• **What is needed**:
What you output must match the entries exactly, apart from the pictures, which are left out.
-- Data follows --
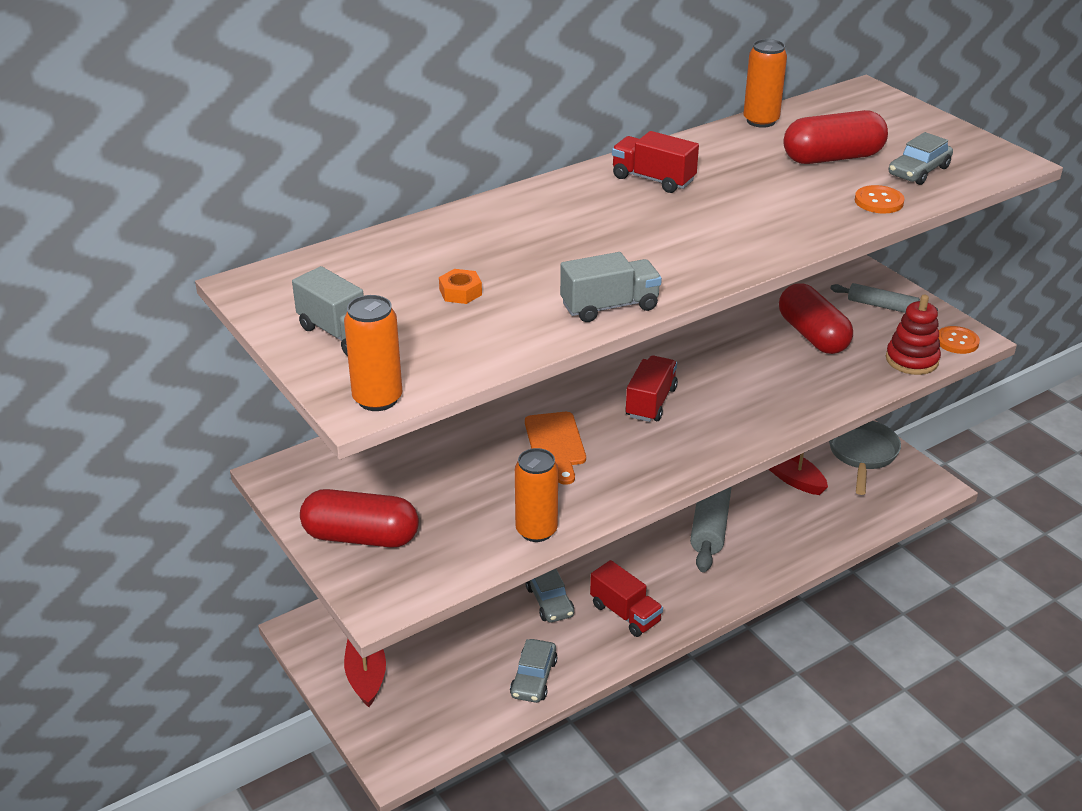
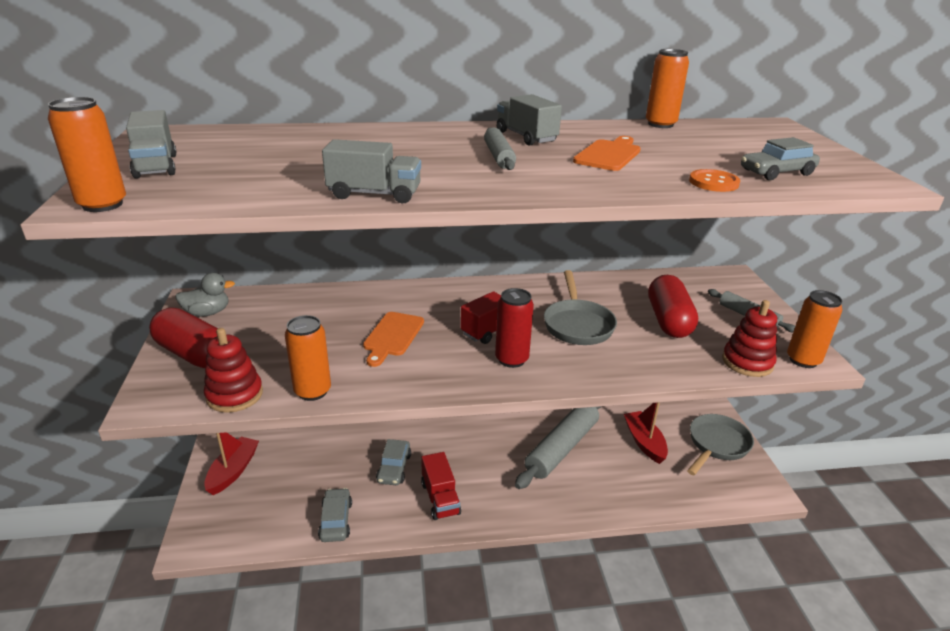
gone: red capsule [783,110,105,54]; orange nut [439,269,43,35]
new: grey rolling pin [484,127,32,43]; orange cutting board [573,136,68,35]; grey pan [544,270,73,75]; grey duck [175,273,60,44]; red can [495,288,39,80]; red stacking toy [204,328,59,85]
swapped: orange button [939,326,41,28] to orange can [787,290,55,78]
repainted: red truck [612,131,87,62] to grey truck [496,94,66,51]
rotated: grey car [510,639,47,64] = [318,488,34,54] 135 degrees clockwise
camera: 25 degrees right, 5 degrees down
-- Data concluded --
• **Result of the task**:
gone: red capsule [783,110,105,54]; orange nut [439,269,43,35]
new: grey rolling pin [484,127,32,43]; orange cutting board [573,136,68,35]; grey pan [544,270,73,75]; grey duck [175,273,60,44]; red can [495,288,39,80]; red stacking toy [204,328,59,85]
swapped: orange button [939,326,41,28] to orange can [787,290,55,78]
repainted: red truck [612,131,87,62] to grey truck [496,94,66,51]
rotated: grey car [510,639,47,64] = [318,488,34,54] 135 degrees clockwise
camera: 25 degrees right, 5 degrees down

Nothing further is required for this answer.